### TASK STATEMENT
The entries are to be printed again word for word, but no picture may appear.

Change detection outputs:

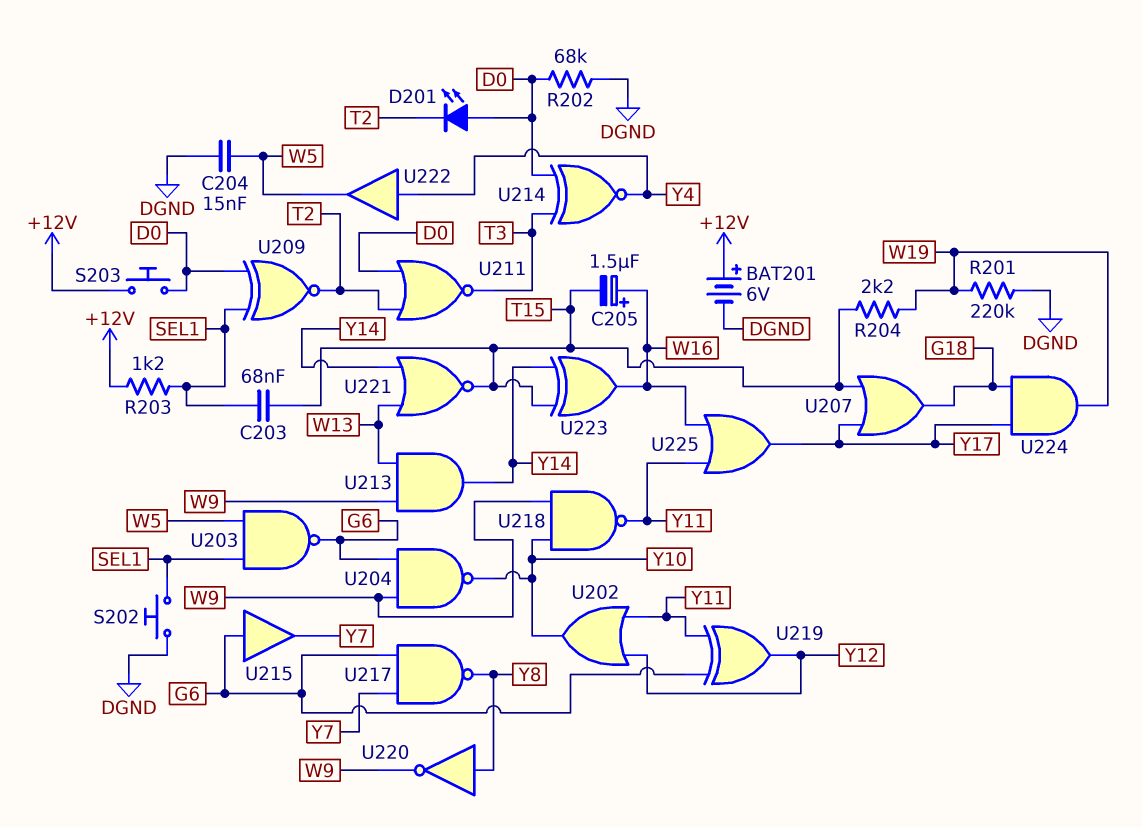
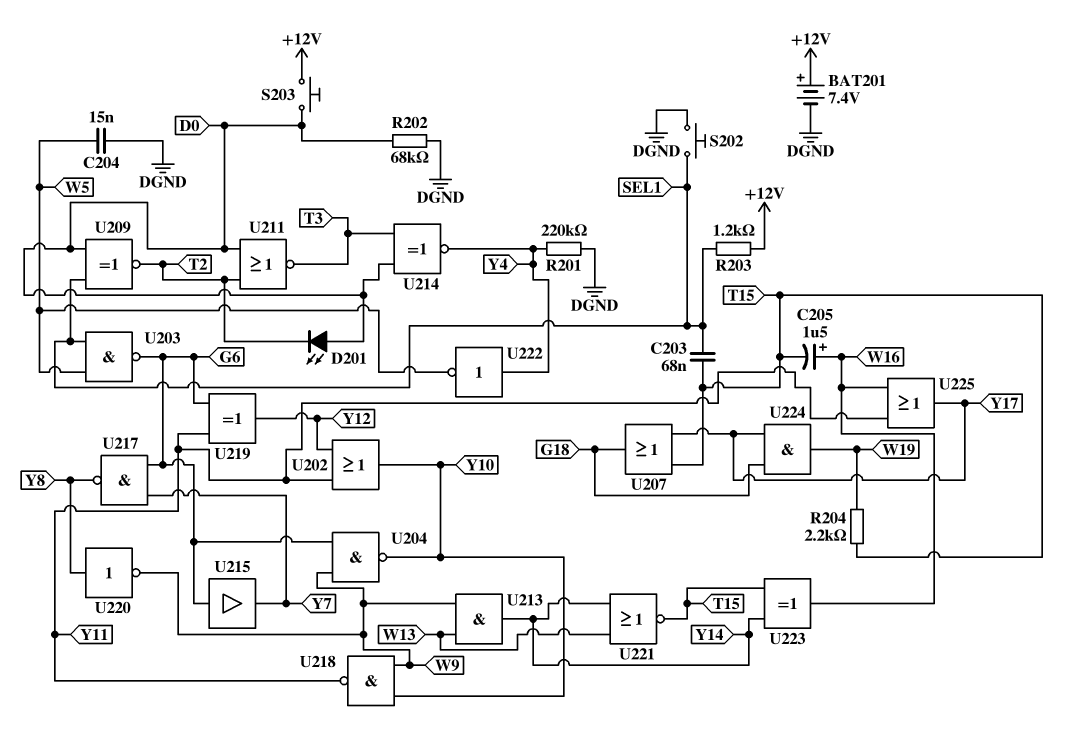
BAT201: 6V (plus +12V, minus DGND) -> 7.4V (plus +12V, minus DGND)
R201: 220k (DGND, W19) -> 220k (DGND, Y4)
U222: buffer (in Y4, out W5) -> NOT (in Y4, out W5)

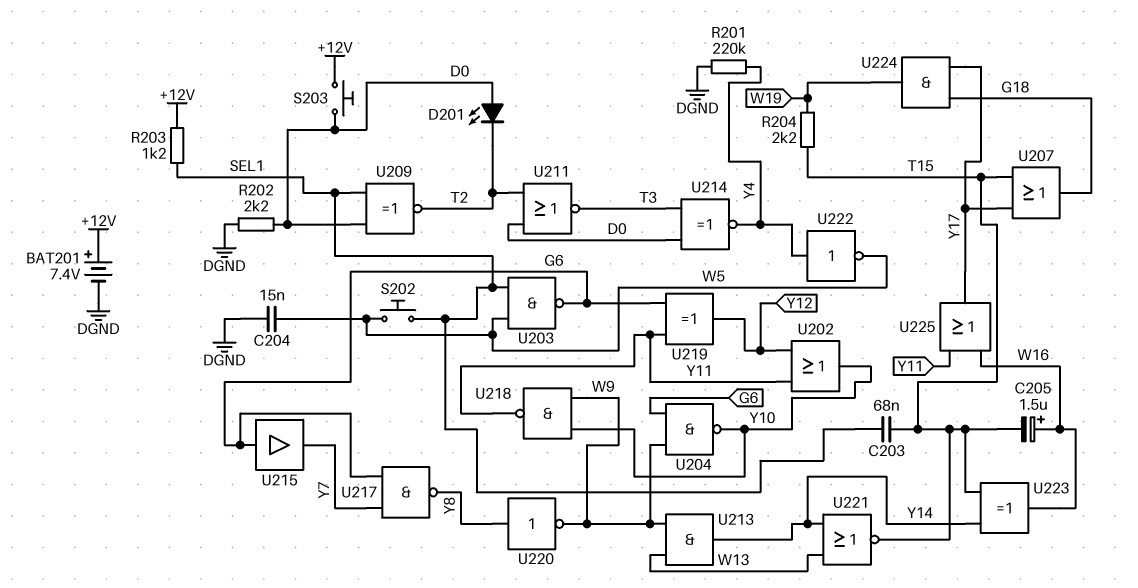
R202: 68k (D0, DGND) -> 2.2k (D0, DGND)
S202: button (DGND, SEL1) -> button (SEL1, W5)

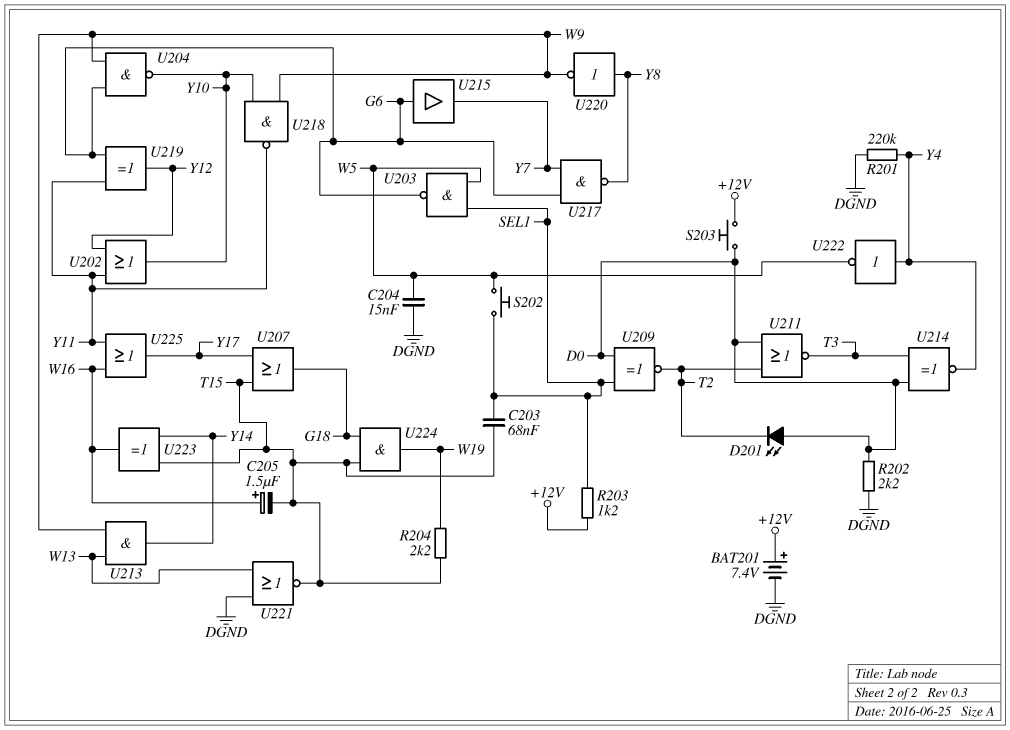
U221: NOR (in W13, in Y14, out T15) -> NOR (in DGND, in W13, out T15)
U224: AND (in G18, in Y17, out W19) -> AND (in G18, in T15, out W19)

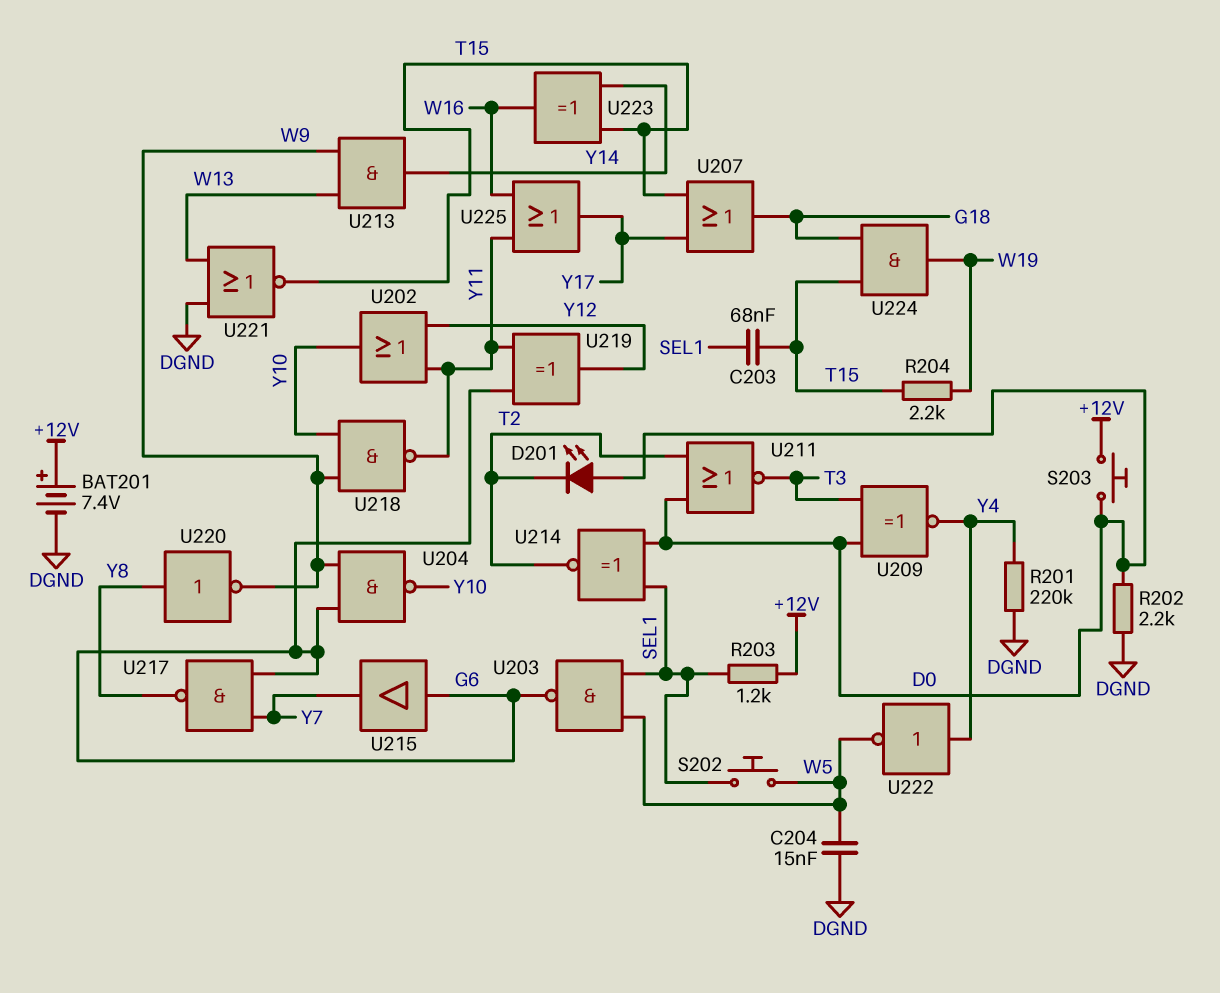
C205: 1.5uF (plus W16, minus T15) -> none
U209: XNOR (in D0, in SEL1, out T2) -> XNOR (in D0, in T3, out Y4)
U214: XNOR (in D0, in T3, out Y4) -> XNOR (in D0, in SEL1, out T2)

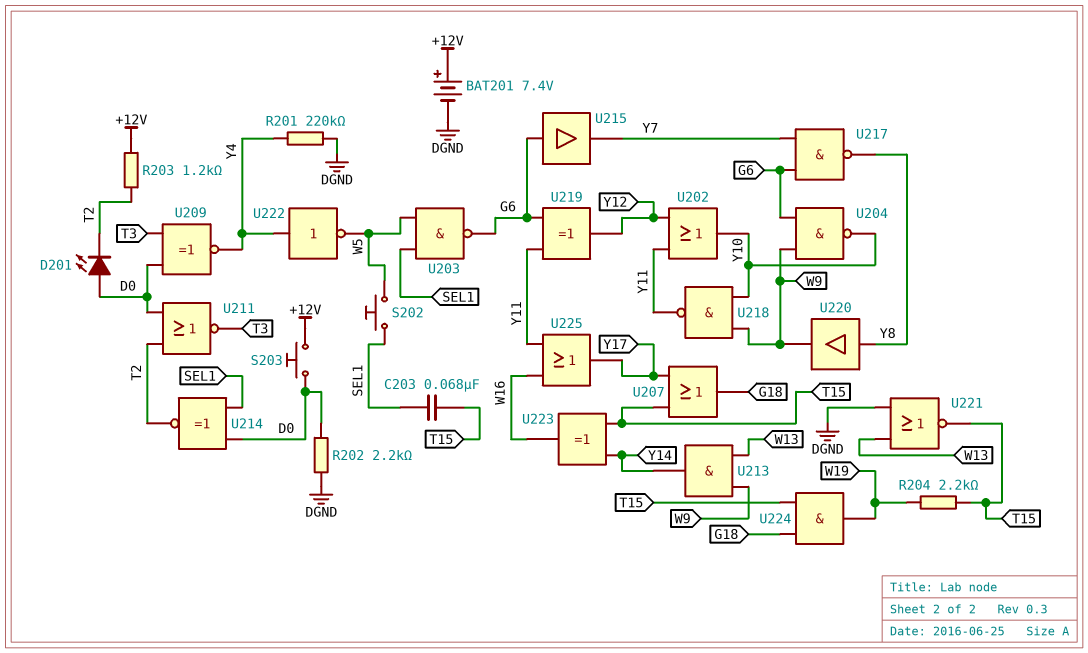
C204: 15nF (DGND, W5) -> none
R203: 1.2k (+12V, SEL1) -> 1.2k (+12V, T2)
U220: NOT (in Y8, out W9) -> buffer (in Y8, out W9)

### RESPONSE TO THE EXERCISE
BAT201: 6V (plus +12V, minus DGND) -> 7.4V (plus +12V, minus DGND)
R201: 220k (DGND, W19) -> 220k (DGND, Y4)
U222: buffer (in Y4, out W5) -> NOT (in Y4, out W5)

R202: 68k (D0, DGND) -> 2.2k (D0, DGND)
S202: button (DGND, SEL1) -> button (SEL1, W5)

U221: NOR (in W13, in Y14, out T15) -> NOR (in DGND, in W13, out T15)
U224: AND (in G18, in Y17, out W19) -> AND (in G18, in T15, out W19)

C205: 1.5uF (plus W16, minus T15) -> none
U209: XNOR (in D0, in SEL1, out T2) -> XNOR (in D0, in T3, out Y4)
U214: XNOR (in D0, in T3, out Y4) -> XNOR (in D0, in SEL1, out T2)

C204: 15nF (DGND, W5) -> none
R203: 1.2k (+12V, SEL1) -> 1.2k (+12V, T2)
U220: NOT (in Y8, out W9) -> buffer (in Y8, out W9)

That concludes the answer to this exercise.